■ **EXERCISE REQUIREMENTS**
Return the lines of the data below starting at the one holding "SD pin MISO: D0 -> D4" and ending at the one holding "RFID pin SCK: D1 -> D6", word for word, leaving every picture out.

■ **Stored dataset items**

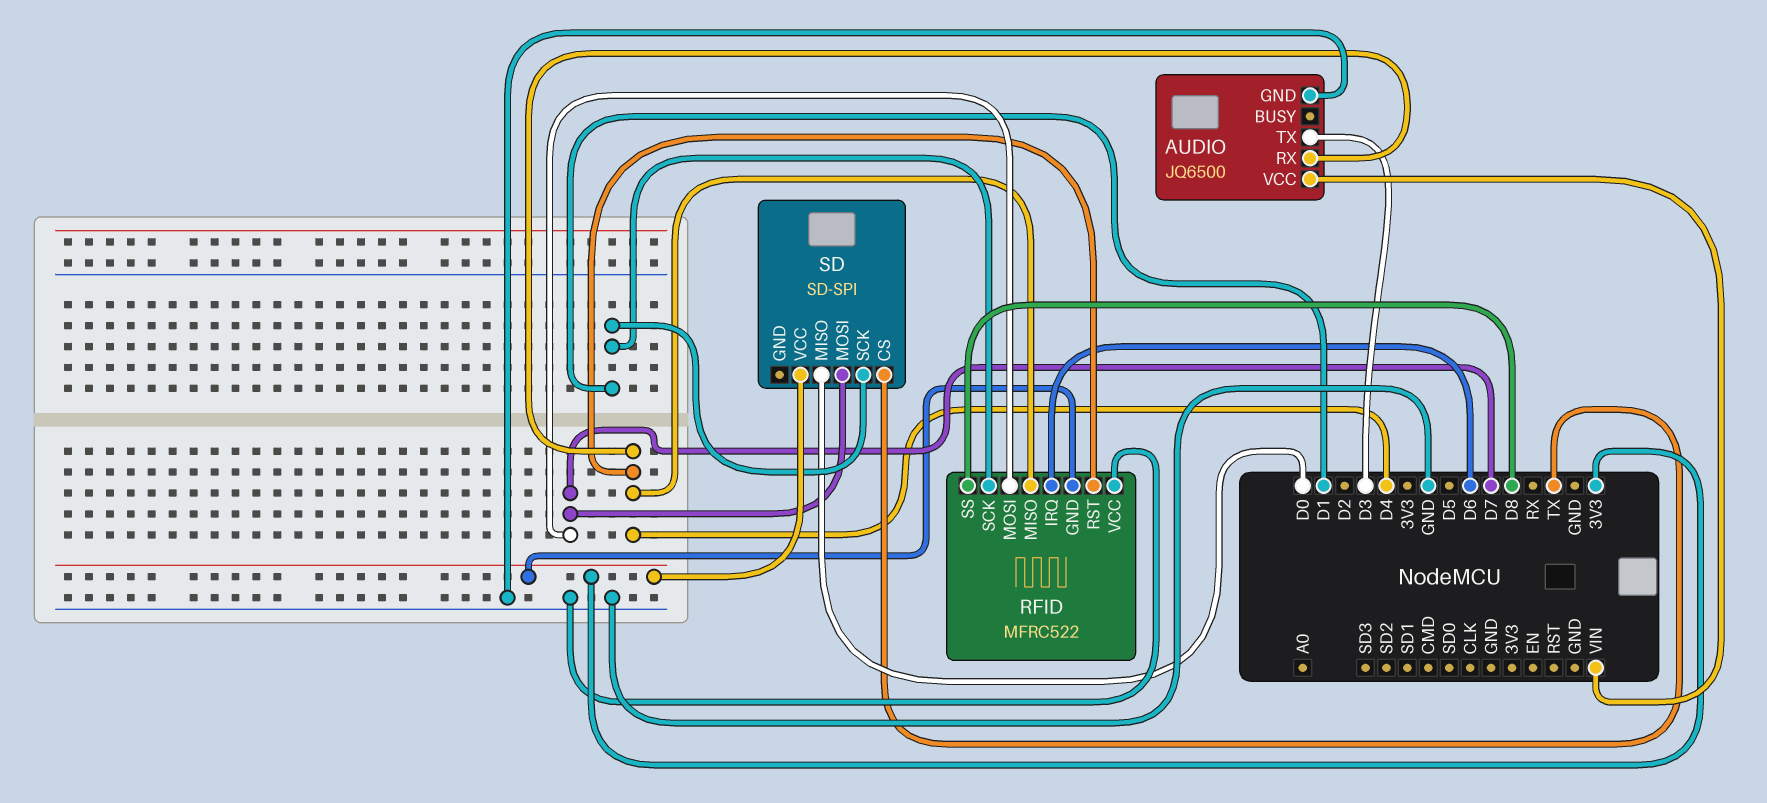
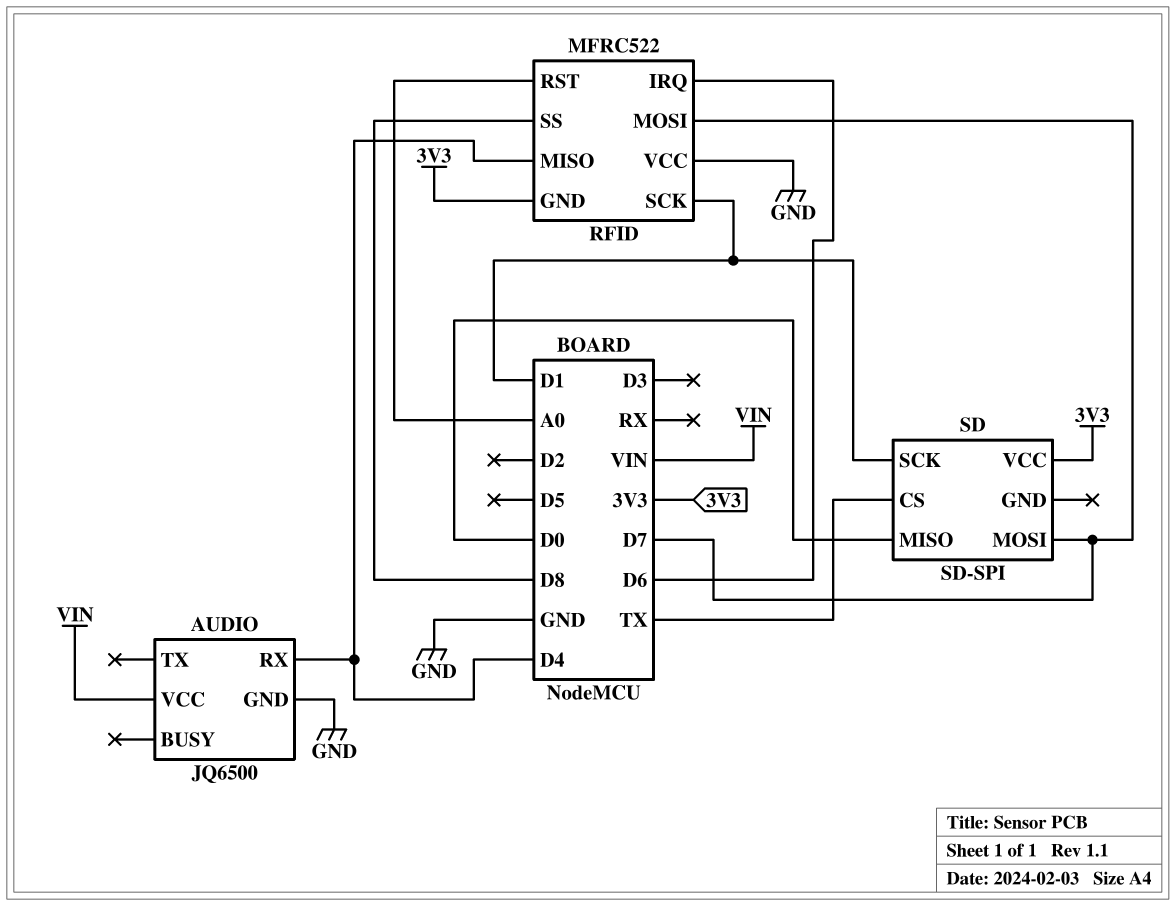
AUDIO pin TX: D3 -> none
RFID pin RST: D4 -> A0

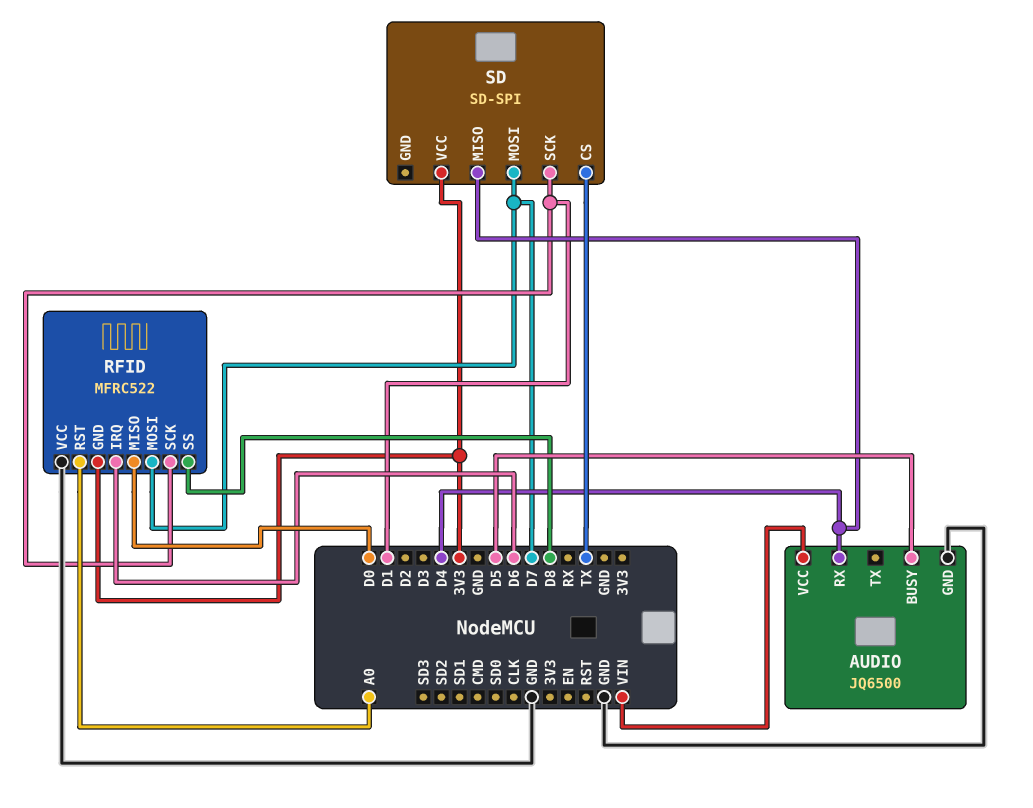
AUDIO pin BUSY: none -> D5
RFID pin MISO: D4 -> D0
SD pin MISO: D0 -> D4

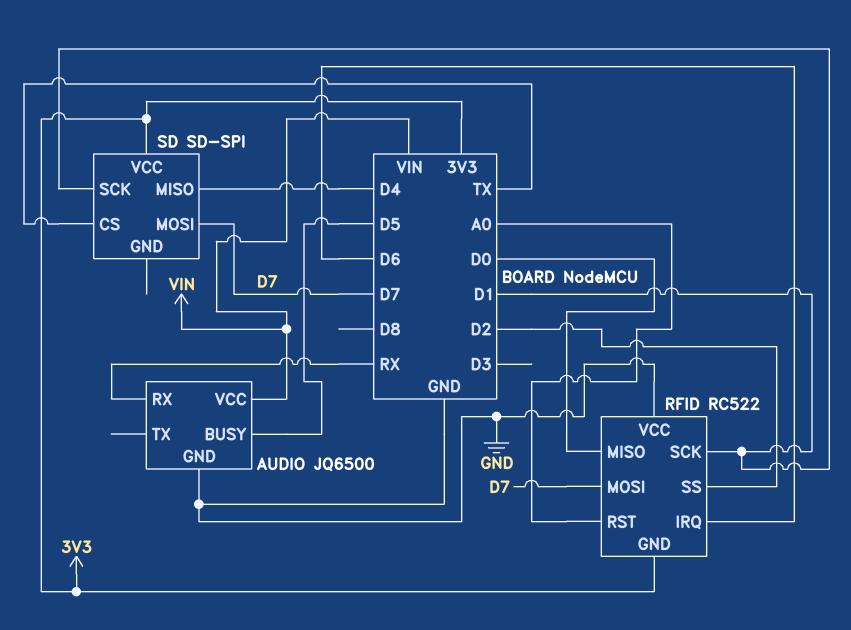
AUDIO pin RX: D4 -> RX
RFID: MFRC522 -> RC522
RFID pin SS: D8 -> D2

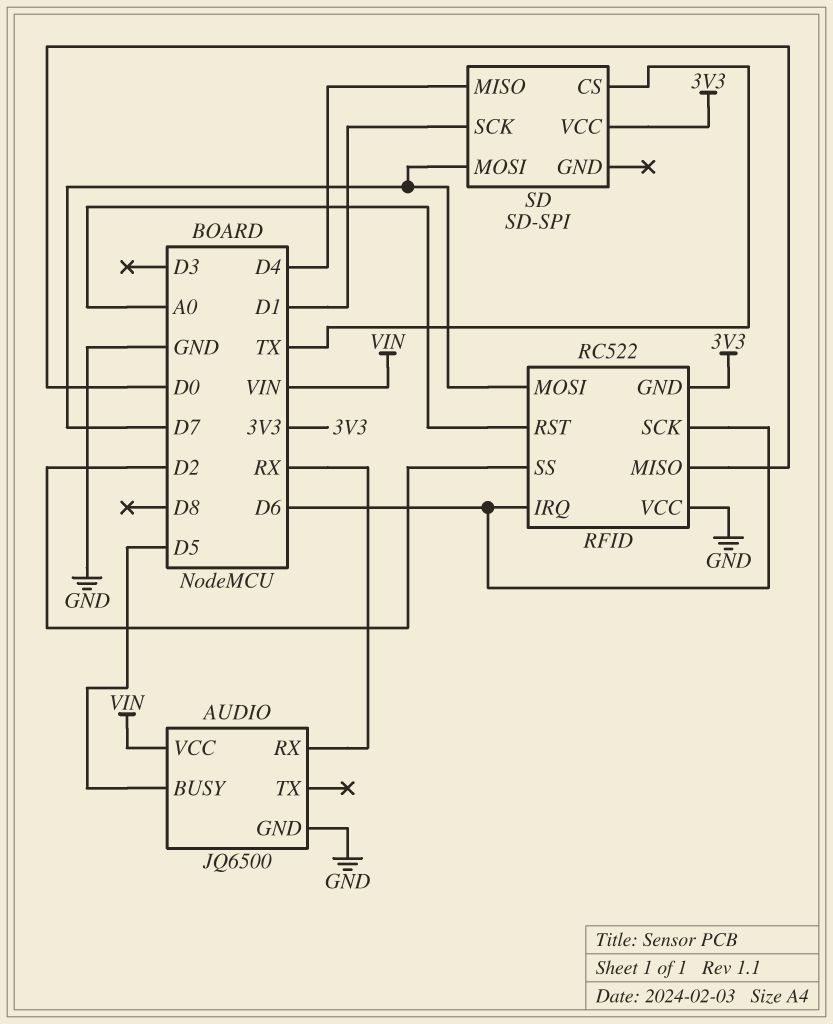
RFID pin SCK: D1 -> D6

* * *

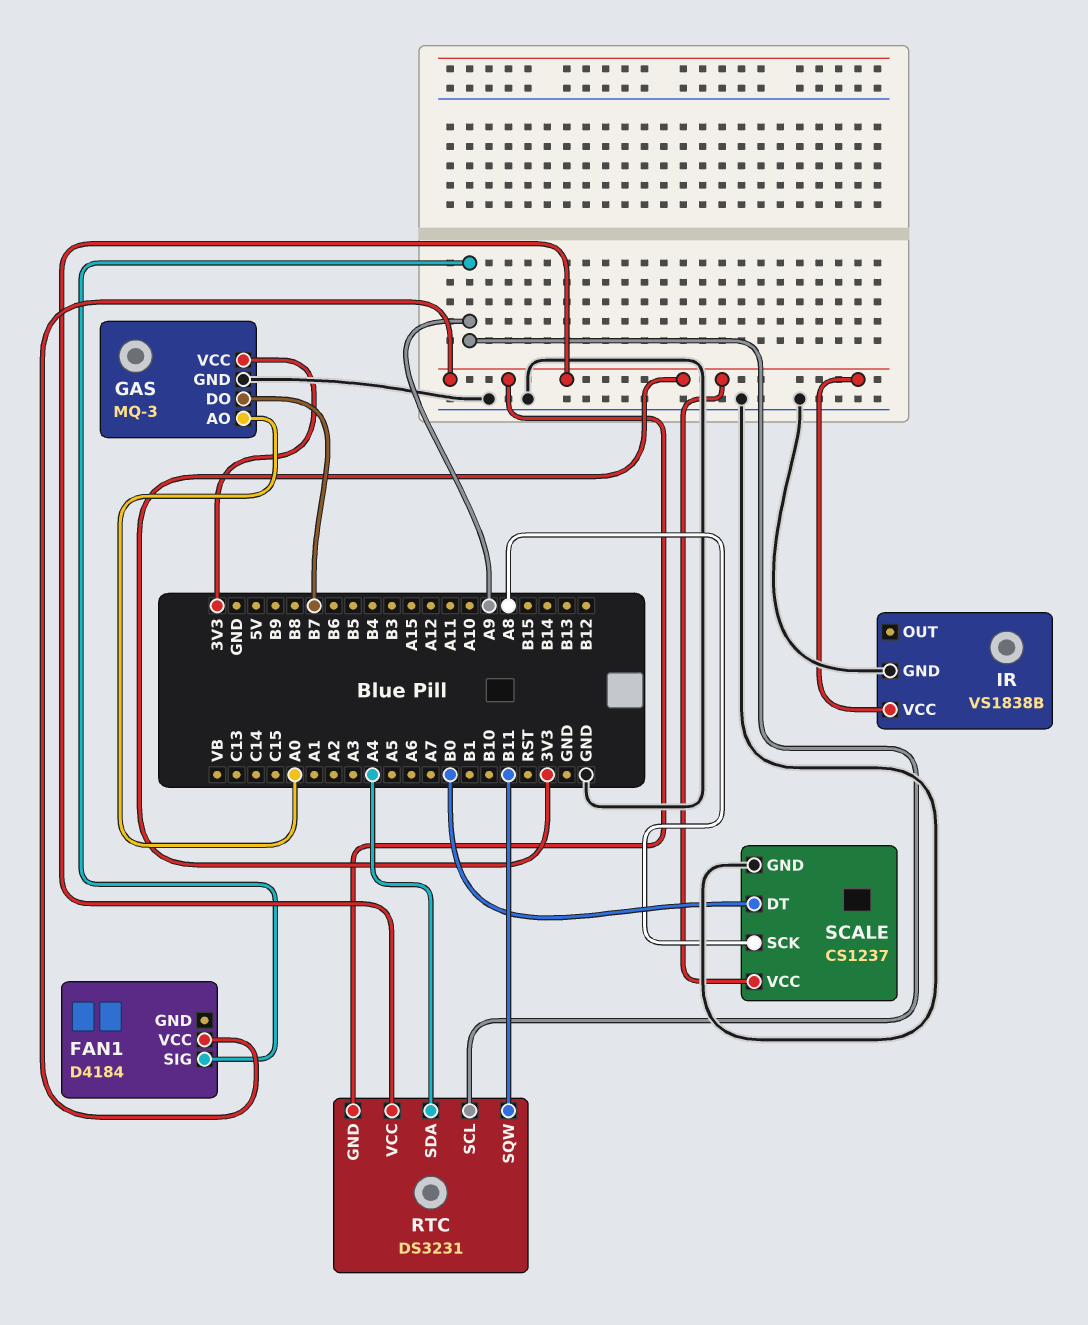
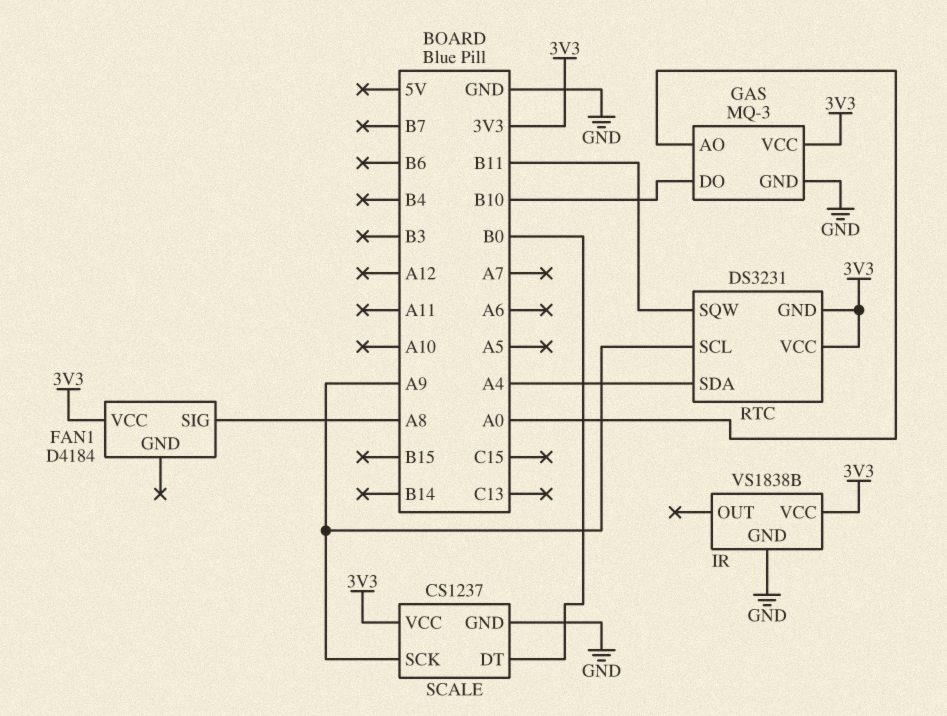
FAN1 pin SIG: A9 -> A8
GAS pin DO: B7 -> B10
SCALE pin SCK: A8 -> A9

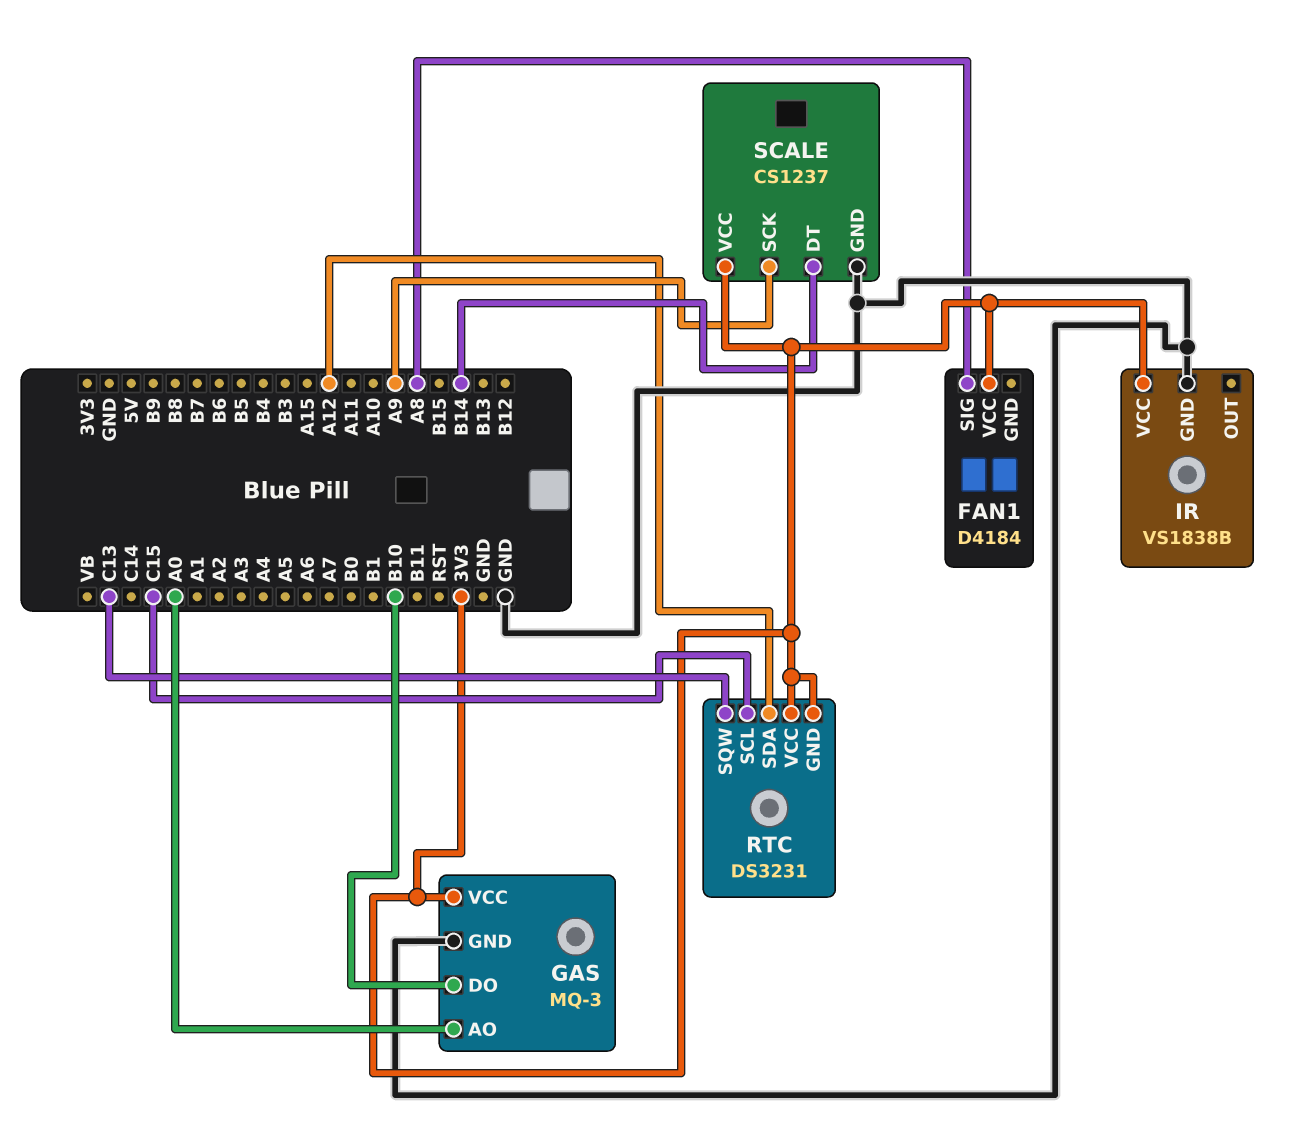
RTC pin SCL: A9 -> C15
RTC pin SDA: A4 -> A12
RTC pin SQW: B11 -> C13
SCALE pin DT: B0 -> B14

■ **SOLUTION TO THE PROBLEM**
SD pin MISO: D0 -> D4

AUDIO pin RX: D4 -> RX
RFID: MFRC522 -> RC522
RFID pin SS: D8 -> D2

RFID pin SCK: D1 -> D6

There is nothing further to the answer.